#### [ABOUT THIS TASK]
Using the records below, reproduce exactly the lines from the one containing "(442, 178) = (468, 391): yellow" through the end, and nothing more; skip the images.

#### [Stored items]
^^^^^^^^

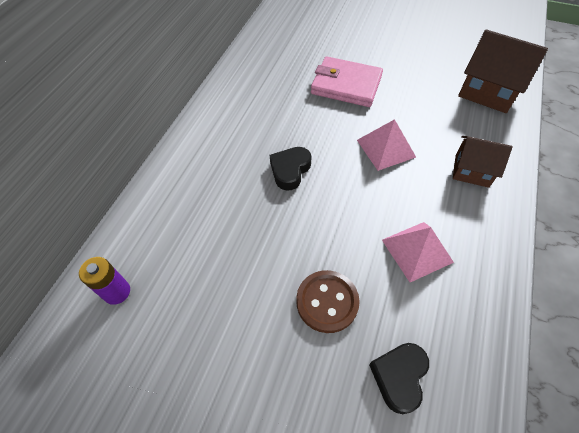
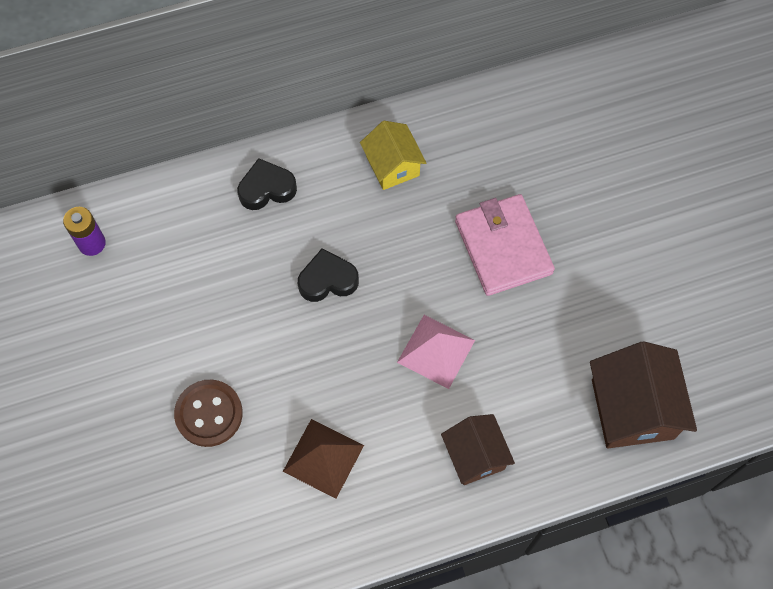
camera: 50 degrees right, 10 degrees up
(249, 99) = (392, 166): none -> yellow house
(399, 377) = (184, 514): black heart -> black heart (267, 189)
(417, 251) = (323, 458): pink pyramid -> brown pyramid

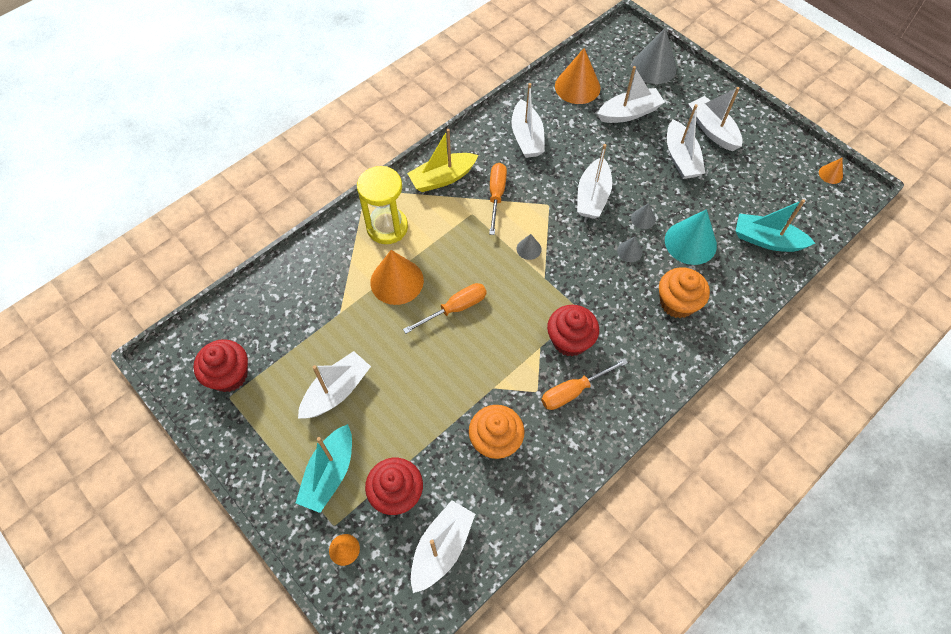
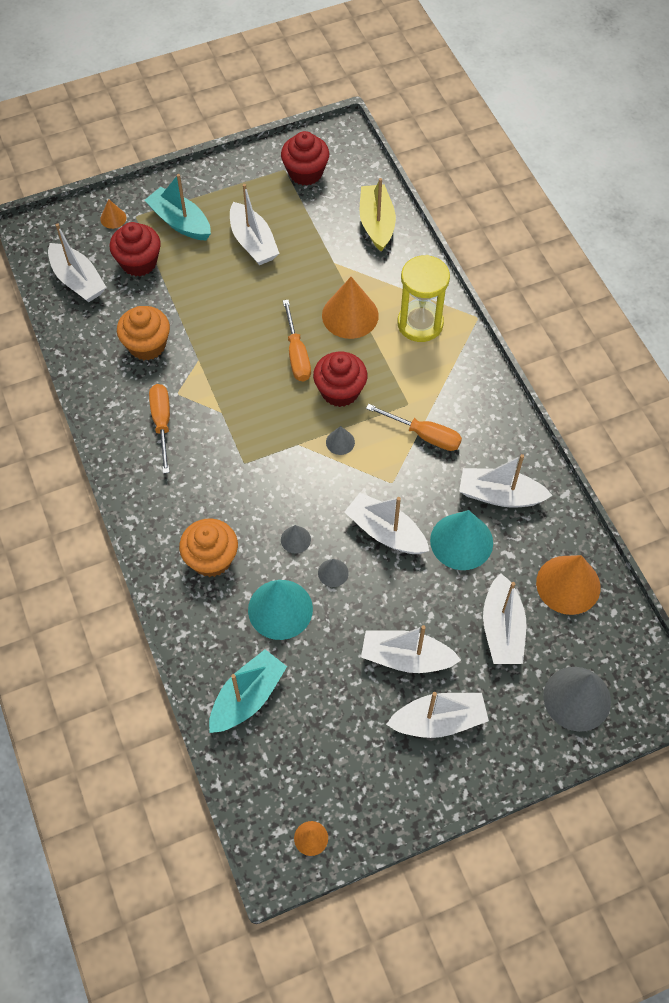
camera: 110 degrees right, 0 degrees up
(442, 178) = (468, 391): yellow boat -> yellow boat (376, 223)
(570, 340) = (216, 440): red cupcake -> red cupcake (340, 391)
(576, 150) = (461, 541): none -> turquoise cone

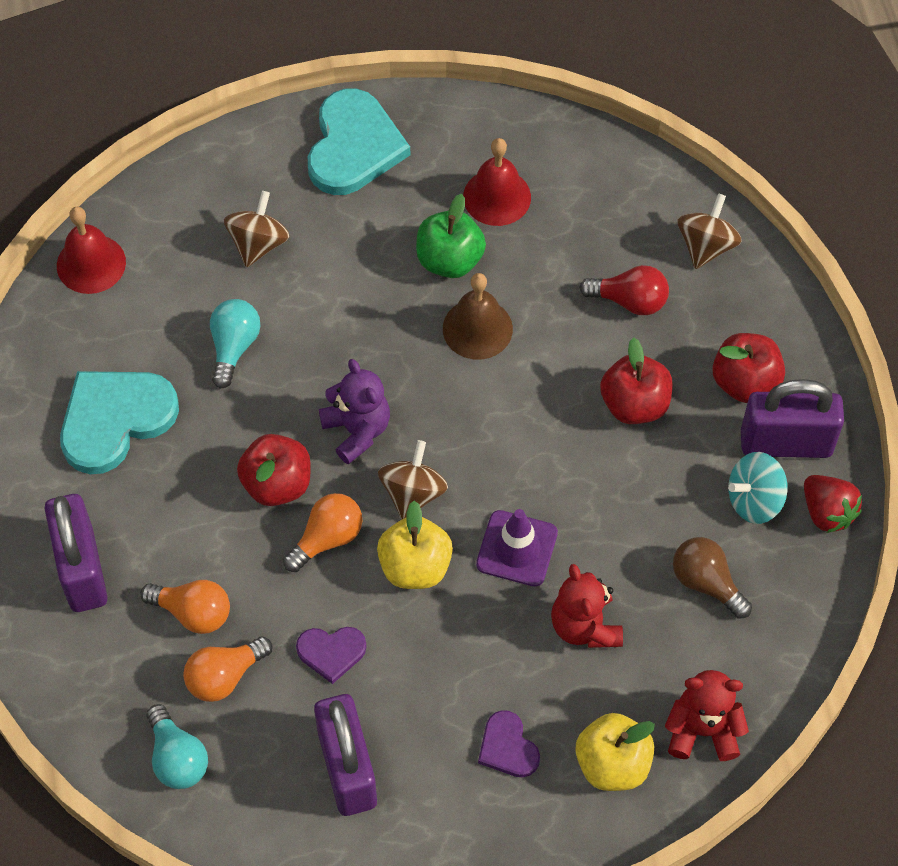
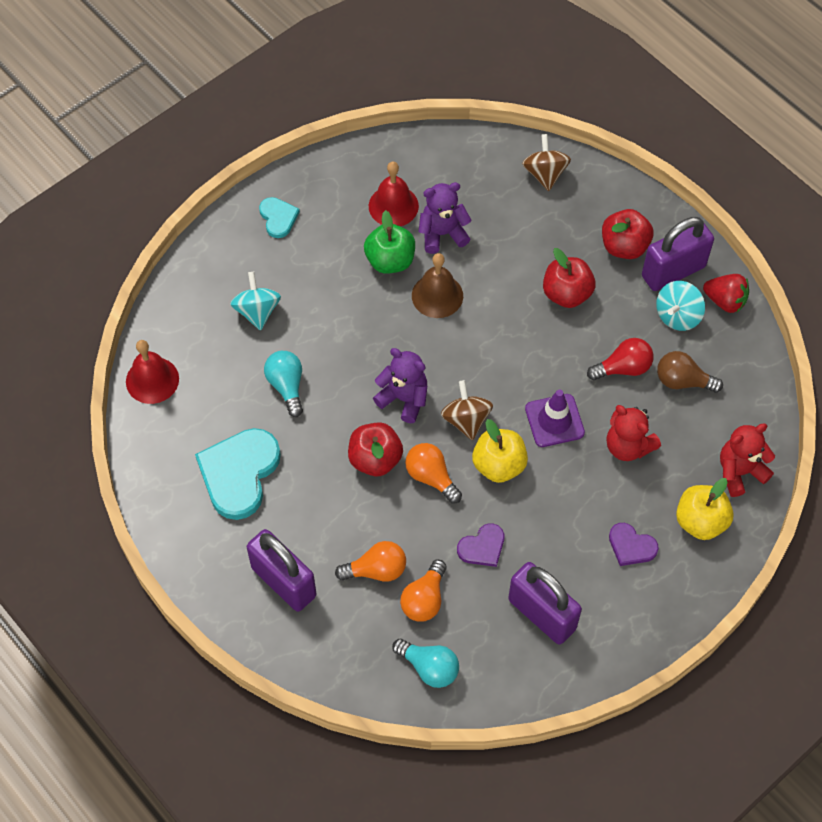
camera: 30 degrees left, 0 degrees up
(258, 243) = (257, 311): brown spinning top -> turquoise spinning top
(327, 538) = (431, 477): orange light bulb -> orange light bulb turned 60 degrees counterclockwise
(354, 146) = (278, 218): turquoise heart -> turquoise heart, size x0.52
(533, 258) = (442, 234): none -> purple teddy bear
(629, 301) = (520, 231): red light bulb -> red light bulb (623, 368)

^^^^^^^^

#### [EXPECTED ANSWER]
(442, 178) = (468, 391): yellow boat -> yellow boat (376, 223)
(570, 340) = (216, 440): red cupcake -> red cupcake (340, 391)
(576, 150) = (461, 541): none -> turquoise cone

camera: 30 degrees left, 0 degrees up
(258, 243) = (257, 311): brown spinning top -> turquoise spinning top
(327, 538) = (431, 477): orange light bulb -> orange light bulb turned 60 degrees counterclockwise
(354, 146) = (278, 218): turquoise heart -> turquoise heart, size x0.52
(533, 258) = (442, 234): none -> purple teddy bear
(629, 301) = (520, 231): red light bulb -> red light bulb (623, 368)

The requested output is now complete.